══ Input data
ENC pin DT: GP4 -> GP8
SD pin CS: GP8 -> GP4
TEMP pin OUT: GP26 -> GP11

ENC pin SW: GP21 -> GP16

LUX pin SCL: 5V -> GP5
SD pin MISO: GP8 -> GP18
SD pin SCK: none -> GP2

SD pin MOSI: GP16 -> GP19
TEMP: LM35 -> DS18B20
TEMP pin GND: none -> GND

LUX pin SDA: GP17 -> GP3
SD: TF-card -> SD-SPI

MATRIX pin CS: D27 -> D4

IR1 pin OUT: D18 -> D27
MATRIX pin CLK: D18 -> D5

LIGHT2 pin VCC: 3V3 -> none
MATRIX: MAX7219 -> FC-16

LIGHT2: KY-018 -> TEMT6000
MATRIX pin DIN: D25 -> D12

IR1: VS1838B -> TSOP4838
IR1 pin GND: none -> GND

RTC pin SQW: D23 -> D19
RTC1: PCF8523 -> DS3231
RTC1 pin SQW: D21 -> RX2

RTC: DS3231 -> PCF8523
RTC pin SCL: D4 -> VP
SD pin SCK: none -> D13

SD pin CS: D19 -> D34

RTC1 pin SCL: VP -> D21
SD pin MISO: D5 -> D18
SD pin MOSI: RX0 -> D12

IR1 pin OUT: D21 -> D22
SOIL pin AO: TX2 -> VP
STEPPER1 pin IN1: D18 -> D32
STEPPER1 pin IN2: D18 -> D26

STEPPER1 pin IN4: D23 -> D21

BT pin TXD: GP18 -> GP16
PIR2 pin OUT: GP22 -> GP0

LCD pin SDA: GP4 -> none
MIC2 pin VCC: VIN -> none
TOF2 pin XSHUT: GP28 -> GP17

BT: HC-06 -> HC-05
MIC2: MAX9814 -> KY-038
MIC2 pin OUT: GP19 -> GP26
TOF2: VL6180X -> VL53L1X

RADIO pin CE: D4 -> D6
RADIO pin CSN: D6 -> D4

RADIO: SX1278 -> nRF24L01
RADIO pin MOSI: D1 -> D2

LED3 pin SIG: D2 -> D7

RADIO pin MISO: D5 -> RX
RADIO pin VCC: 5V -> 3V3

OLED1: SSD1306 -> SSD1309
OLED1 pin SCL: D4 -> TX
════
● Task directions:
Your answer should be the lines above, from the line containing "LIGHT2: KY-018 -> TEMT6000" up to and including the line containing "SOIL pin AO: TX2 -> VP", reproduced exactly and with nothing else.

● Answer box:
LIGHT2: KY-018 -> TEMT6000
MATRIX pin DIN: D25 -> D12

IR1: VS1838B -> TSOP4838
IR1 pin GND: none -> GND

RTC pin SQW: D23 -> D19
RTC1: PCF8523 -> DS3231
RTC1 pin SQW: D21 -> RX2

RTC: DS3231 -> PCF8523
RTC pin SCL: D4 -> VP
SD pin SCK: none -> D13

SD pin CS: D19 -> D34

RTC1 pin SCL: VP -> D21
SD pin MISO: D5 -> D18
SD pin MOSI: RX0 -> D12

IR1 pin OUT: D21 -> D22
SOIL pin AO: TX2 -> VP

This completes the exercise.